(Shape position tracking data)
··········

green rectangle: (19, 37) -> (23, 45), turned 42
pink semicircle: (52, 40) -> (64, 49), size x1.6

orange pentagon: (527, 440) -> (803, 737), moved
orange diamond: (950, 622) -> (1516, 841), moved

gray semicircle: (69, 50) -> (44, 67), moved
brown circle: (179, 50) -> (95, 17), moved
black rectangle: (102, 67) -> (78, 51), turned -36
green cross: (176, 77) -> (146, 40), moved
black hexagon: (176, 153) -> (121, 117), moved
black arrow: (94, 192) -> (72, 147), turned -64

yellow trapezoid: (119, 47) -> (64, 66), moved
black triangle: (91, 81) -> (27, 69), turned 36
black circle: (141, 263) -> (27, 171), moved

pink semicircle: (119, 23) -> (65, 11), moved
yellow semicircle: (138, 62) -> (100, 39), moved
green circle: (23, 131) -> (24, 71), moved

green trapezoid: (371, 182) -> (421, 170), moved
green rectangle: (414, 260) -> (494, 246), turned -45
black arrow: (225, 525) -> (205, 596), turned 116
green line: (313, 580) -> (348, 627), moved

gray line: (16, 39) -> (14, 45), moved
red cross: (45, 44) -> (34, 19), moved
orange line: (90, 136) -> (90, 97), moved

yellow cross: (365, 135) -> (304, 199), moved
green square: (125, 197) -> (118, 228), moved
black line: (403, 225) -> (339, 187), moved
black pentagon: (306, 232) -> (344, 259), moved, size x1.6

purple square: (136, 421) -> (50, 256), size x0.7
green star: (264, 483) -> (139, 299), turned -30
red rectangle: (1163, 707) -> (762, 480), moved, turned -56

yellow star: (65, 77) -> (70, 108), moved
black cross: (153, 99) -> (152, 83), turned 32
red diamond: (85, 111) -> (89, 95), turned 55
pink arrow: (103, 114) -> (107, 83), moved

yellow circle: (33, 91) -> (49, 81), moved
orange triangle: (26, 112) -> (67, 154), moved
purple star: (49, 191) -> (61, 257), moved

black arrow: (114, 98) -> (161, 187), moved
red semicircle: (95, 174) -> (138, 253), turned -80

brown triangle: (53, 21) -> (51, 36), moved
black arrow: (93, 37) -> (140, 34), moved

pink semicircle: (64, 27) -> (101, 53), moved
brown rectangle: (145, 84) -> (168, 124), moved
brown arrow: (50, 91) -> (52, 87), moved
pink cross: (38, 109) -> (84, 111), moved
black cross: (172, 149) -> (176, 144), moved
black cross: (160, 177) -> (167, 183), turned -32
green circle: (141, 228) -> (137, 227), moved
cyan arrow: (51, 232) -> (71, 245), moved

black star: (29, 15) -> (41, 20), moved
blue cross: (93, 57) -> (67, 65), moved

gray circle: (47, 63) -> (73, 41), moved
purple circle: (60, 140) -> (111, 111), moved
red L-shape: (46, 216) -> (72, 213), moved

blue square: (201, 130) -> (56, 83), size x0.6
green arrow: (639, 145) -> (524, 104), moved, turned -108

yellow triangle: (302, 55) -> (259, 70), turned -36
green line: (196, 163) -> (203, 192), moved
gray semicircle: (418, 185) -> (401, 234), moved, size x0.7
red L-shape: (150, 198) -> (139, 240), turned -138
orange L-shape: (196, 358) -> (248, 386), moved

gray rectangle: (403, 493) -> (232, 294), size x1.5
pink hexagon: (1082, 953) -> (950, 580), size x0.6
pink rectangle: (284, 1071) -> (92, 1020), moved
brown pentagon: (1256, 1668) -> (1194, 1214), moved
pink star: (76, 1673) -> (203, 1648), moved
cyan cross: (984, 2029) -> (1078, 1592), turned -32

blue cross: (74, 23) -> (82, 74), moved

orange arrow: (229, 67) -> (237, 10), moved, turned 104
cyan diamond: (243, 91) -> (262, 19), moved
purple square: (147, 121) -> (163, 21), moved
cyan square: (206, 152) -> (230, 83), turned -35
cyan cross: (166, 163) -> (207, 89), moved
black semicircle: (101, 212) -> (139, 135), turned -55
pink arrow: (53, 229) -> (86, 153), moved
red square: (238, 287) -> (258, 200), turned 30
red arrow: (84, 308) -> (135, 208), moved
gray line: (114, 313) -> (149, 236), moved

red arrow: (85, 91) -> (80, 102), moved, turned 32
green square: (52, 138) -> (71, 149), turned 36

··········

Work order.
Please write the entries out again exactly as they stand.

Task response.
green rectangle: (19, 37) -> (23, 45), turned 42
pink semicircle: (52, 40) -> (64, 49), size x1.6

orange pentagon: (527, 440) -> (803, 737), moved
orange diamond: (950, 622) -> (1516, 841), moved

gray semicircle: (69, 50) -> (44, 67), moved
brown circle: (179, 50) -> (95, 17), moved
black rectangle: (102, 67) -> (78, 51), turned -36
green cross: (176, 77) -> (146, 40), moved
black hexagon: (176, 153) -> (121, 117), moved
black arrow: (94, 192) -> (72, 147), turned -64

yellow trapezoid: (119, 47) -> (64, 66), moved
black triangle: (91, 81) -> (27, 69), turned 36
black circle: (141, 263) -> (27, 171), moved

pink semicircle: (119, 23) -> (65, 11), moved
yellow semicircle: (138, 62) -> (100, 39), moved
green circle: (23, 131) -> (24, 71), moved

green trapezoid: (371, 182) -> (421, 170), moved
green rectangle: (414, 260) -> (494, 246), turned -45
black arrow: (225, 525) -> (205, 596), turned 116
green line: (313, 580) -> (348, 627), moved

gray line: (16, 39) -> (14, 45), moved
red cross: (45, 44) -> (34, 19), moved
orange line: (90, 136) -> (90, 97), moved

yellow cross: (365, 135) -> (304, 199), moved
green square: (125, 197) -> (118, 228), moved
black line: (403, 225) -> (339, 187), moved
black pentagon: (306, 232) -> (344, 259), moved, size x1.6

purple square: (136, 421) -> (50, 256), size x0.7
green star: (264, 483) -> (139, 299), turned -30
red rectangle: (1163, 707) -> (762, 480), moved, turned -56

yellow star: (65, 77) -> (70, 108), moved
black cross: (153, 99) -> (152, 83), turned 32
red diamond: (85, 111) -> (89, 95), turned 55
pink arrow: (103, 114) -> (107, 83), moved

yellow circle: (33, 91) -> (49, 81), moved
orange triangle: (26, 112) -> (67, 154), moved
purple star: (49, 191) -> (61, 257), moved

black arrow: (114, 98) -> (161, 187), moved
red semicircle: (95, 174) -> (138, 253), turned -80

brown triangle: (53, 21) -> (51, 36), moved
black arrow: (93, 37) -> (140, 34), moved

pink semicircle: (64, 27) -> (101, 53), moved
brown rectangle: (145, 84) -> (168, 124), moved
brown arrow: (50, 91) -> (52, 87), moved
pink cross: (38, 109) -> (84, 111), moved
black cross: (172, 149) -> (176, 144), moved
black cross: (160, 177) -> (167, 183), turned -32
green circle: (141, 228) -> (137, 227), moved
cyan arrow: (51, 232) -> (71, 245), moved

black star: (29, 15) -> (41, 20), moved
blue cross: (93, 57) -> (67, 65), moved

gray circle: (47, 63) -> (73, 41), moved
purple circle: (60, 140) -> (111, 111), moved
red L-shape: (46, 216) -> (72, 213), moved

blue square: (201, 130) -> (56, 83), size x0.6
green arrow: (639, 145) -> (524, 104), moved, turned -108

yellow triangle: (302, 55) -> (259, 70), turned -36
green line: (196, 163) -> (203, 192), moved
gray semicircle: (418, 185) -> (401, 234), moved, size x0.7
red L-shape: (150, 198) -> (139, 240), turned -138
orange L-shape: (196, 358) -> (248, 386), moved

gray rectangle: (403, 493) -> (232, 294), size x1.5
pink hexagon: (1082, 953) -> (950, 580), size x0.6
pink rectangle: (284, 1071) -> (92, 1020), moved
brown pentagon: (1256, 1668) -> (1194, 1214), moved
pink star: (76, 1673) -> (203, 1648), moved
cyan cross: (984, 2029) -> (1078, 1592), turned -32

blue cross: (74, 23) -> (82, 74), moved

orange arrow: (229, 67) -> (237, 10), moved, turned 104
cyan diamond: (243, 91) -> (262, 19), moved
purple square: (147, 121) -> (163, 21), moved
cyan square: (206, 152) -> (230, 83), turned -35
cyan cross: (166, 163) -> (207, 89), moved
black semicircle: (101, 212) -> (139, 135), turned -55
pink arrow: (53, 229) -> (86, 153), moved
red square: (238, 287) -> (258, 200), turned 30
red arrow: (84, 308) -> (135, 208), moved
gray line: (114, 313) -> (149, 236), moved

red arrow: (85, 91) -> (80, 102), moved, turned 32
green square: (52, 138) -> (71, 149), turned 36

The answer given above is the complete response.